Exercise requirements |
All of the data below is to be printed again exactly.

Object change descriptions
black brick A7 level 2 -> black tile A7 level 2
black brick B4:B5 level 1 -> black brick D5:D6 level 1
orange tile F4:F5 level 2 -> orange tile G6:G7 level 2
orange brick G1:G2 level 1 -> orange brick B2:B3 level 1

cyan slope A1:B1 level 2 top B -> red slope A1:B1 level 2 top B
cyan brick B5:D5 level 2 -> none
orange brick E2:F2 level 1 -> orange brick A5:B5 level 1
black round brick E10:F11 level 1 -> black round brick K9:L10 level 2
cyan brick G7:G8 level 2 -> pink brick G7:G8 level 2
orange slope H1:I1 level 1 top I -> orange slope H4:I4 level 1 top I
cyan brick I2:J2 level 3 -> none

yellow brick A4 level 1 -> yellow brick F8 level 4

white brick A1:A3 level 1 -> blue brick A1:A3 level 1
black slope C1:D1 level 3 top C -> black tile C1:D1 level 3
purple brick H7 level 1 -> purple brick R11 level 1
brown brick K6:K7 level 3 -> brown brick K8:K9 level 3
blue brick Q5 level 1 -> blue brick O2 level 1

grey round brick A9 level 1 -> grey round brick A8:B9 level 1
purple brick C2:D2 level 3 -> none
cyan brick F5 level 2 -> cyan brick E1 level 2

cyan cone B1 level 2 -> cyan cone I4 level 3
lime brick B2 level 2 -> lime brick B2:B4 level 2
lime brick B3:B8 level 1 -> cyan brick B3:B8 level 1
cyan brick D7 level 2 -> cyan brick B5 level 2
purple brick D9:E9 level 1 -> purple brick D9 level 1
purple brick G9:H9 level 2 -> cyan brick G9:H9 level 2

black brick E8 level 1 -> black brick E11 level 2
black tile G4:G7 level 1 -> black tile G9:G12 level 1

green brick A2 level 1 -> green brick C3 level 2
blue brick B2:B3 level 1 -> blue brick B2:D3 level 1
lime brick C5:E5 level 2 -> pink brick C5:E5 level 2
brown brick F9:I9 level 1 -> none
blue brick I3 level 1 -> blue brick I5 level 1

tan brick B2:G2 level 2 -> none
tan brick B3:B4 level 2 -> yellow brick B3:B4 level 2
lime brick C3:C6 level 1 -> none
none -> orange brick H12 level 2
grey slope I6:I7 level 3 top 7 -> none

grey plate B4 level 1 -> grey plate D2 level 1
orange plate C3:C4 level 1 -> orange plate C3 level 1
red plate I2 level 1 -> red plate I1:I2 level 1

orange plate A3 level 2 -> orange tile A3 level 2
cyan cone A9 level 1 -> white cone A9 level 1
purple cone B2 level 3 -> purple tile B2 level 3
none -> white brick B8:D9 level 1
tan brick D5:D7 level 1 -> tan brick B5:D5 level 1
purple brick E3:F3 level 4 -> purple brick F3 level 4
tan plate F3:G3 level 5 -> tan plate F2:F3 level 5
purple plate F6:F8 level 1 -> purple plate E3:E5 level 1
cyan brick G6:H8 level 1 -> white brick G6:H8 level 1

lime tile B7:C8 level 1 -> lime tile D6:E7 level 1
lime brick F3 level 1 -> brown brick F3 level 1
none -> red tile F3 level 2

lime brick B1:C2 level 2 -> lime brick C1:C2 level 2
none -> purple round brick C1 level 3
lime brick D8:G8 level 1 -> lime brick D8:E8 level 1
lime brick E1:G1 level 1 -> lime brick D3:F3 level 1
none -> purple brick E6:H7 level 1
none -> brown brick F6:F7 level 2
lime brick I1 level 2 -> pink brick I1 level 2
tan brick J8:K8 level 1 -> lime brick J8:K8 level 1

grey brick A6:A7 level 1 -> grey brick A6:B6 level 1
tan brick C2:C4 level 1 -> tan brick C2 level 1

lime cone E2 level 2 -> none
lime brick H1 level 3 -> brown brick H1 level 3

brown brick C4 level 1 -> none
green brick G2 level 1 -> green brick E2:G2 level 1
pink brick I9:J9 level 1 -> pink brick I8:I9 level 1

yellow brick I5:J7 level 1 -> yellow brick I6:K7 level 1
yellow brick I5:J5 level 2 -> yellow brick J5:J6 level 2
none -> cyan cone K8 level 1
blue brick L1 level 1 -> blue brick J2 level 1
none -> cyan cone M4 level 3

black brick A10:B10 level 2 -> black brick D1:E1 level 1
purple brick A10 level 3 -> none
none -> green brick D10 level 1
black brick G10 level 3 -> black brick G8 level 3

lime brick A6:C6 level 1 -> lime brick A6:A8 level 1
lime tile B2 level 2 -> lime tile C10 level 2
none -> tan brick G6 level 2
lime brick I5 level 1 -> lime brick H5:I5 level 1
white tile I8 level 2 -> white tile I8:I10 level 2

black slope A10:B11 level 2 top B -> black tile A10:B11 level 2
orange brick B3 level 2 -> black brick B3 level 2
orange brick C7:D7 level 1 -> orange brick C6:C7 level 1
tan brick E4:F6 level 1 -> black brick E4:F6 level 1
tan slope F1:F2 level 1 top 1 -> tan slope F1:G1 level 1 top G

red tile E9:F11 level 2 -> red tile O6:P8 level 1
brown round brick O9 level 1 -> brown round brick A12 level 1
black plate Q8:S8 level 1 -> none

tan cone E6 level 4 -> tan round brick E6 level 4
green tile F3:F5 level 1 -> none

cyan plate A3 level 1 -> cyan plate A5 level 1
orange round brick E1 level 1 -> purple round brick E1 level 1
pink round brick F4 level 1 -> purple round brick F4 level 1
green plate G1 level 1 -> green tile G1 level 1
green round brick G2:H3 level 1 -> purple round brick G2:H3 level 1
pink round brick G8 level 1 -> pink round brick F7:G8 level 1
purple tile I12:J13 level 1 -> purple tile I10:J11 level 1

Your response |
black brick A7 level 2 -> black tile A7 level 2
black brick B4:B5 level 1 -> black brick D5:D6 level 1
orange tile F4:F5 level 2 -> orange tile G6:G7 level 2
orange brick G1:G2 level 1 -> orange brick B2:B3 level 1

cyan slope A1:B1 level 2 top B -> red slope A1:B1 level 2 top B
cyan brick B5:D5 level 2 -> none
orange brick E2:F2 level 1 -> orange brick A5:B5 level 1
black round brick E10:F11 level 1 -> black round brick K9:L10 level 2
cyan brick G7:G8 level 2 -> pink brick G7:G8 level 2
orange slope H1:I1 level 1 top I -> orange slope H4:I4 level 1 top I
cyan brick I2:J2 level 3 -> none

yellow brick A4 level 1 -> yellow brick F8 level 4

white brick A1:A3 level 1 -> blue brick A1:A3 level 1
black slope C1:D1 level 3 top C -> black tile C1:D1 level 3
purple brick H7 level 1 -> purple brick R11 level 1
brown brick K6:K7 level 3 -> brown brick K8:K9 level 3
blue brick Q5 level 1 -> blue brick O2 level 1

grey round brick A9 level 1 -> grey round brick A8:B9 level 1
purple brick C2:D2 level 3 -> none
cyan brick F5 level 2 -> cyan brick E1 level 2

cyan cone B1 level 2 -> cyan cone I4 level 3
lime brick B2 level 2 -> lime brick B2:B4 level 2
lime brick B3:B8 level 1 -> cyan brick B3:B8 level 1
cyan brick D7 level 2 -> cyan brick B5 level 2
purple brick D9:E9 level 1 -> purple brick D9 level 1
purple brick G9:H9 level 2 -> cyan brick G9:H9 level 2

black brick E8 level 1 -> black brick E11 level 2
black tile G4:G7 level 1 -> black tile G9:G12 level 1

green brick A2 level 1 -> green brick C3 level 2
blue brick B2:B3 level 1 -> blue brick B2:D3 level 1
lime brick C5:E5 level 2 -> pink brick C5:E5 level 2
brown brick F9:I9 level 1 -> none
blue brick I3 level 1 -> blue brick I5 level 1

tan brick B2:G2 level 2 -> none
tan brick B3:B4 level 2 -> yellow brick B3:B4 level 2
lime brick C3:C6 level 1 -> none
none -> orange brick H12 level 2
grey slope I6:I7 level 3 top 7 -> none

grey plate B4 level 1 -> grey plate D2 level 1
orange plate C3:C4 level 1 -> orange plate C3 level 1
red plate I2 level 1 -> red plate I1:I2 level 1

orange plate A3 level 2 -> orange tile A3 level 2
cyan cone A9 level 1 -> white cone A9 level 1
purple cone B2 level 3 -> purple tile B2 level 3
none -> white brick B8:D9 level 1
tan brick D5:D7 level 1 -> tan brick B5:D5 level 1
purple brick E3:F3 level 4 -> purple brick F3 level 4
tan plate F3:G3 level 5 -> tan plate F2:F3 level 5
purple plate F6:F8 level 1 -> purple plate E3:E5 level 1
cyan brick G6:H8 level 1 -> white brick G6:H8 level 1

lime tile B7:C8 level 1 -> lime tile D6:E7 level 1
lime brick F3 level 1 -> brown brick F3 level 1
none -> red tile F3 level 2

lime brick B1:C2 level 2 -> lime brick C1:C2 level 2
none -> purple round brick C1 level 3
lime brick D8:G8 level 1 -> lime brick D8:E8 level 1
lime brick E1:G1 level 1 -> lime brick D3:F3 level 1
none -> purple brick E6:H7 level 1
none -> brown brick F6:F7 level 2
lime brick I1 level 2 -> pink brick I1 level 2
tan brick J8:K8 level 1 -> lime brick J8:K8 level 1

grey brick A6:A7 level 1 -> grey brick A6:B6 level 1
tan brick C2:C4 level 1 -> tan brick C2 level 1

lime cone E2 level 2 -> none
lime brick H1 level 3 -> brown brick H1 level 3

brown brick C4 level 1 -> none
green brick G2 level 1 -> green brick E2:G2 level 1
pink brick I9:J9 level 1 -> pink brick I8:I9 level 1

yellow brick I5:J7 level 1 -> yellow brick I6:K7 level 1
yellow brick I5:J5 level 2 -> yellow brick J5:J6 level 2
none -> cyan cone K8 level 1
blue brick L1 level 1 -> blue brick J2 level 1
none -> cyan cone M4 level 3

black brick A10:B10 level 2 -> black brick D1:E1 level 1
purple brick A10 level 3 -> none
none -> green brick D10 level 1
black brick G10 level 3 -> black brick G8 level 3

lime brick A6:C6 level 1 -> lime brick A6:A8 level 1
lime tile B2 level 2 -> lime tile C10 level 2
none -> tan brick G6 level 2
lime brick I5 level 1 -> lime brick H5:I5 level 1
white tile I8 level 2 -> white tile I8:I10 level 2

black slope A10:B11 level 2 top B -> black tile A10:B11 level 2
orange brick B3 level 2 -> black brick B3 level 2
orange brick C7:D7 level 1 -> orange brick C6:C7 level 1
tan brick E4:F6 level 1 -> black brick E4:F6 level 1
tan slope F1:F2 level 1 top 1 -> tan slope F1:G1 level 1 top G

red tile E9:F11 level 2 -> red tile O6:P8 level 1
brown round brick O9 level 1 -> brown round brick A12 level 1
black plate Q8:S8 level 1 -> none

tan cone E6 level 4 -> tan round brick E6 level 4
green tile F3:F5 level 1 -> none

cyan plate A3 level 1 -> cyan plate A5 level 1
orange round brick E1 level 1 -> purple round brick E1 level 1
pink round brick F4 level 1 -> purple round brick F4 level 1
green plate G1 level 1 -> green tile G1 level 1
green round brick G2:H3 level 1 -> purple round brick G2:H3 level 1
pink round brick G8 level 1 -> pink round brick F7:G8 level 1
purple tile I12:J13 level 1 -> purple tile I10:J11 level 1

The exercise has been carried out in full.